Your output should be the lines from the one with "pink plate C8" through the last line of the records below, exactly as written, minus the pictures.

(Beginning of RAW DATA)

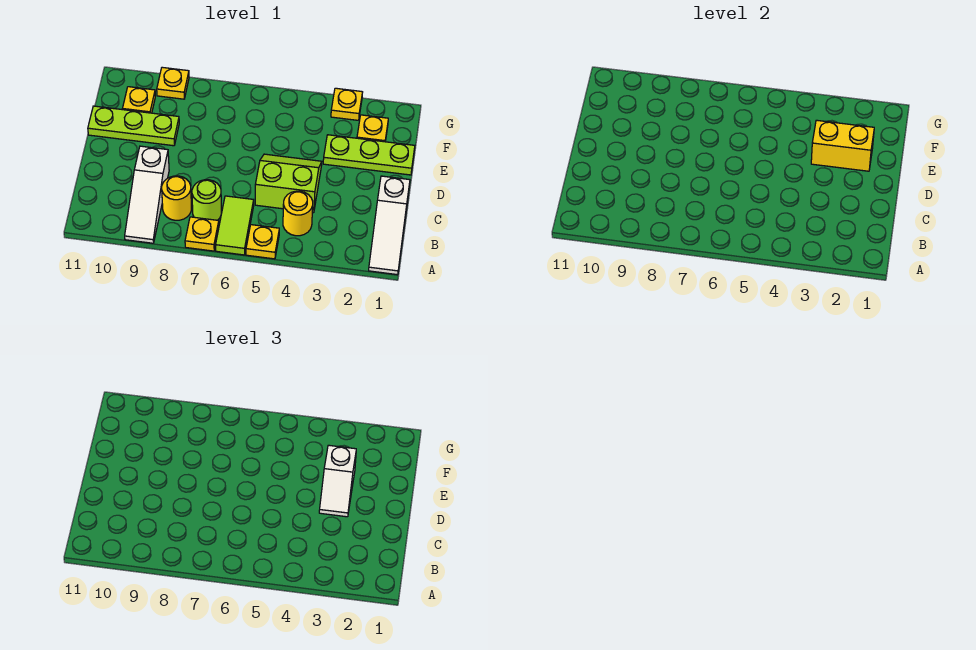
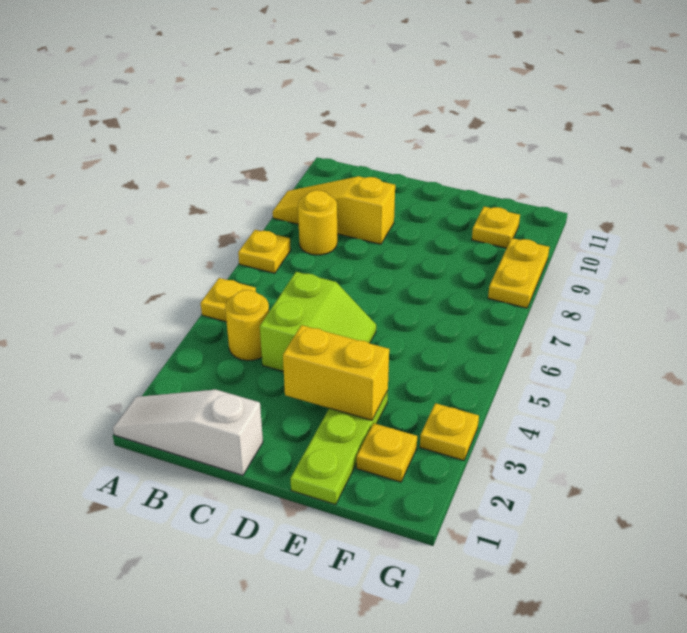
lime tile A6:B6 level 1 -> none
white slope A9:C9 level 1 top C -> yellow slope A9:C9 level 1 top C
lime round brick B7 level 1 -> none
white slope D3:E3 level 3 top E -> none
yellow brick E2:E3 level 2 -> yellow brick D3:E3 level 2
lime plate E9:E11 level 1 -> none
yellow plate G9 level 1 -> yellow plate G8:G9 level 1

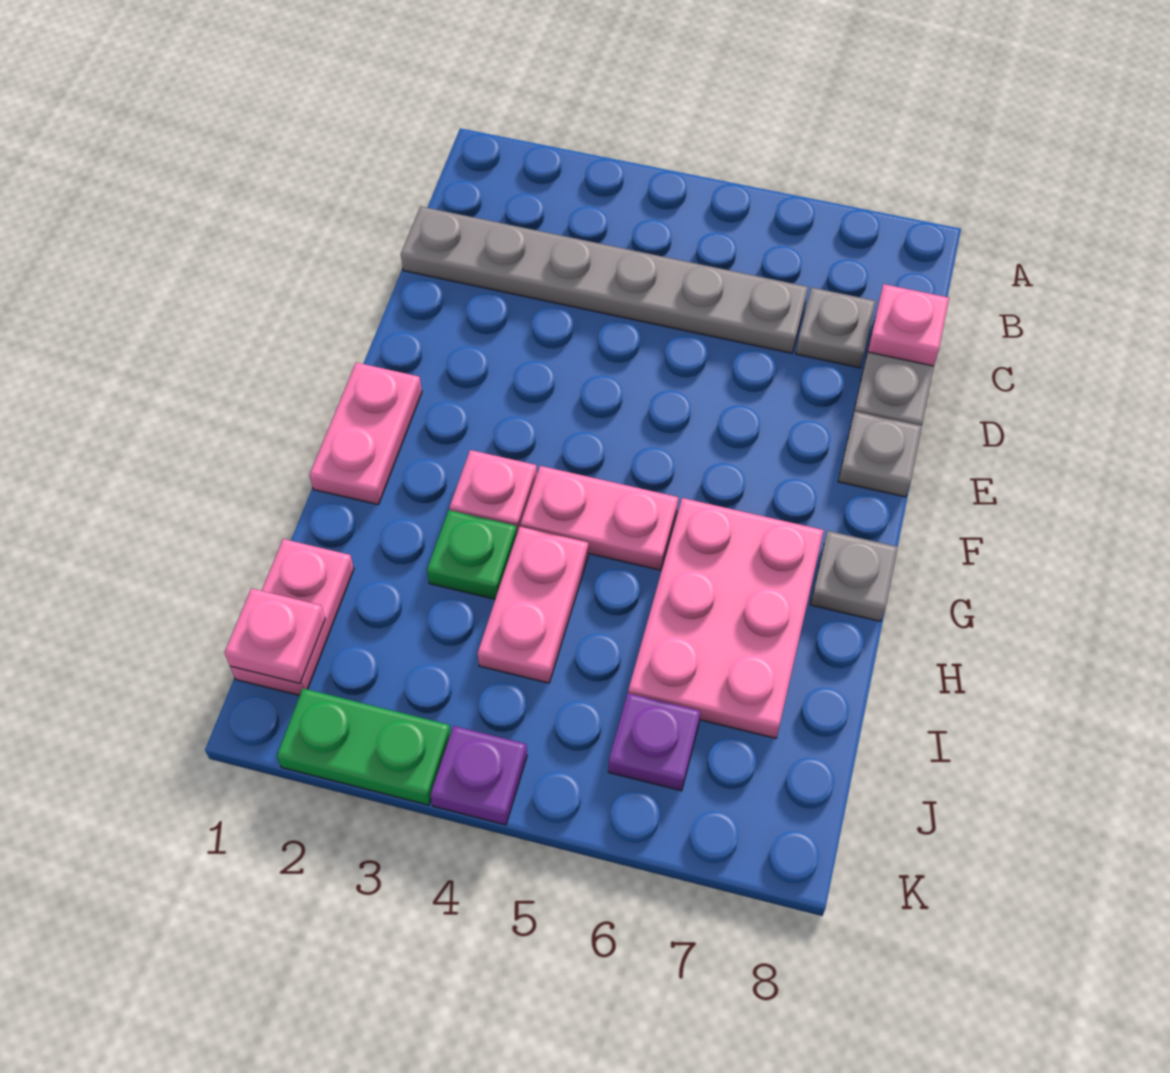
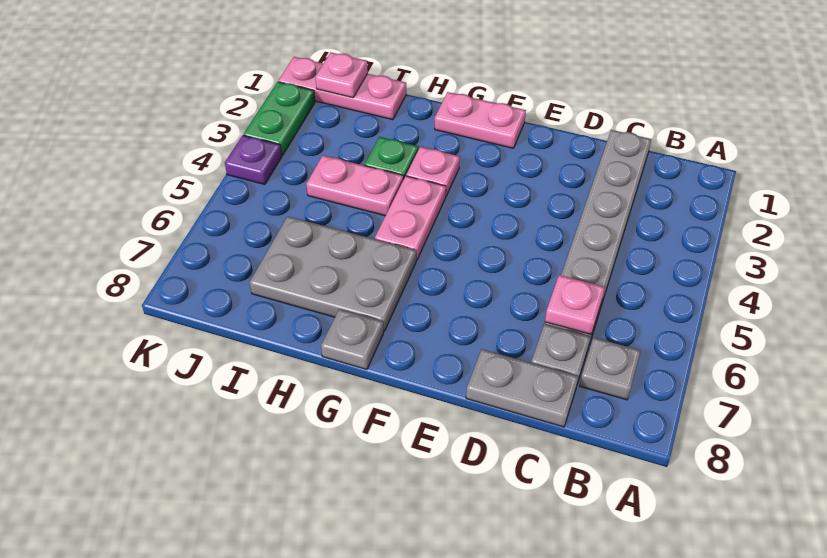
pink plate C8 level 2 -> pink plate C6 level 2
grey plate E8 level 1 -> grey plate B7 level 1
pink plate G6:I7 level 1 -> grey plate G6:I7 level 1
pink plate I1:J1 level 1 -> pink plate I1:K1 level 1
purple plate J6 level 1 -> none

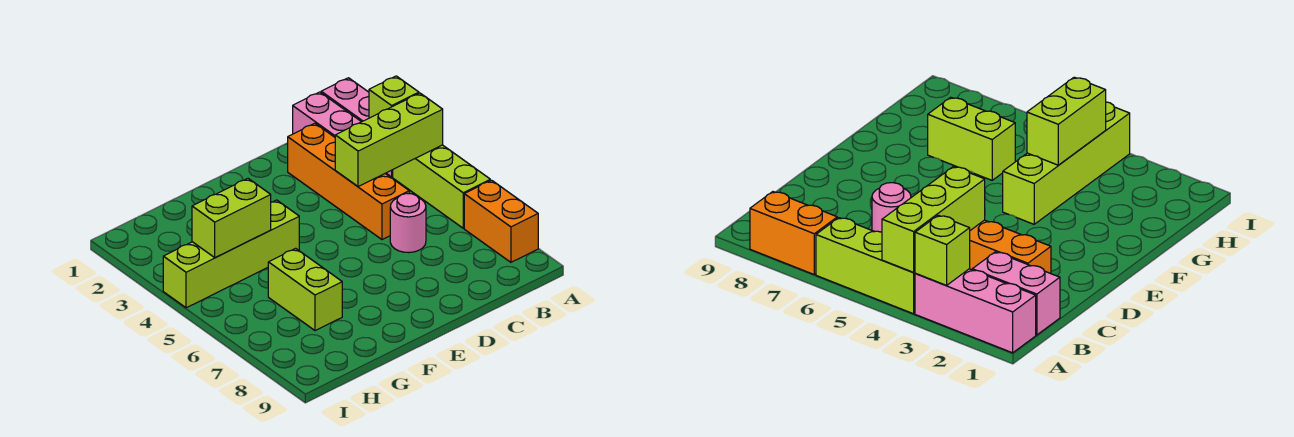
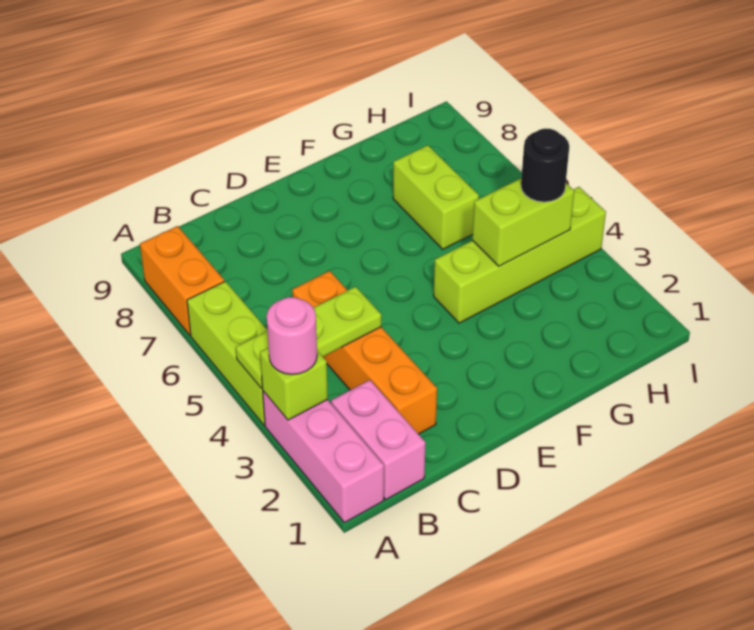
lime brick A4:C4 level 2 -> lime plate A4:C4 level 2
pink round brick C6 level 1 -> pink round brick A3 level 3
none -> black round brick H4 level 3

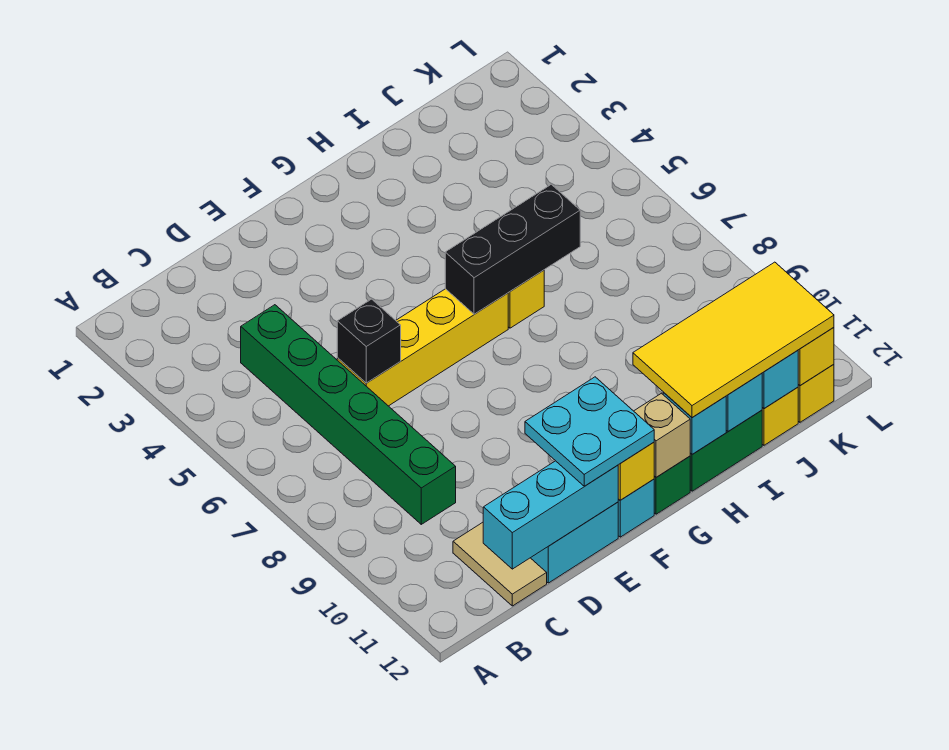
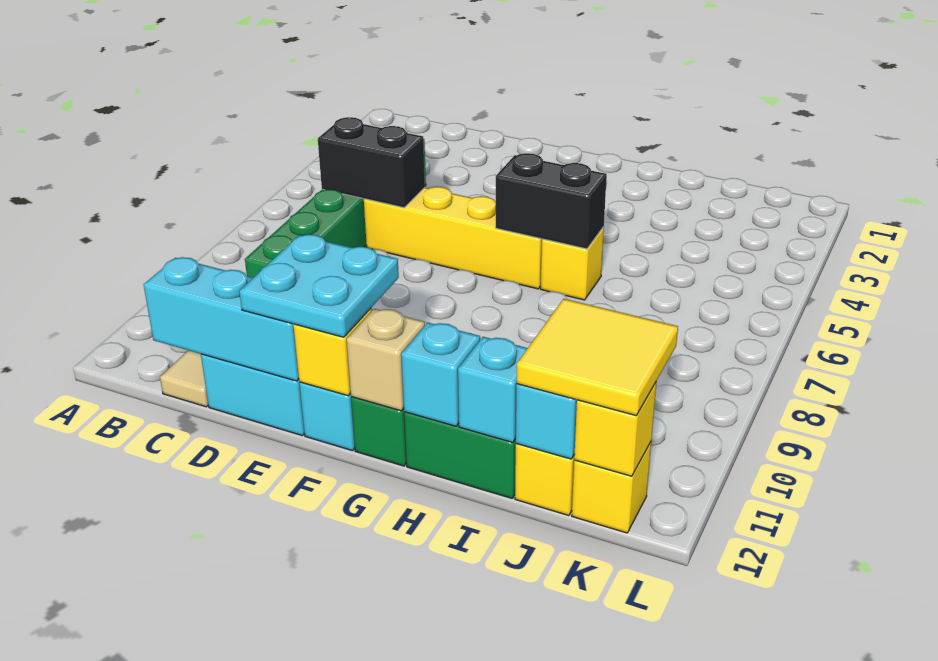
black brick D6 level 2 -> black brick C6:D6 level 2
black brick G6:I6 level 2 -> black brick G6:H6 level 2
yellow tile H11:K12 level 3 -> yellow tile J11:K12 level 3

(End of RAW DATA)

• YOUR RESPONSE:
pink plate C8 level 2 -> pink plate C6 level 2
grey plate E8 level 1 -> grey plate B7 level 1
pink plate G6:I7 level 1 -> grey plate G6:I7 level 1
pink plate I1:J1 level 1 -> pink plate I1:K1 level 1
purple plate J6 level 1 -> none

lime brick A4:C4 level 2 -> lime plate A4:C4 level 2
pink round brick C6 level 1 -> pink round brick A3 level 3
none -> black round brick H4 level 3

black brick D6 level 2 -> black brick C6:D6 level 2
black brick G6:I6 level 2 -> black brick G6:H6 level 2
yellow tile H11:K12 level 3 -> yellow tile J11:K12 level 3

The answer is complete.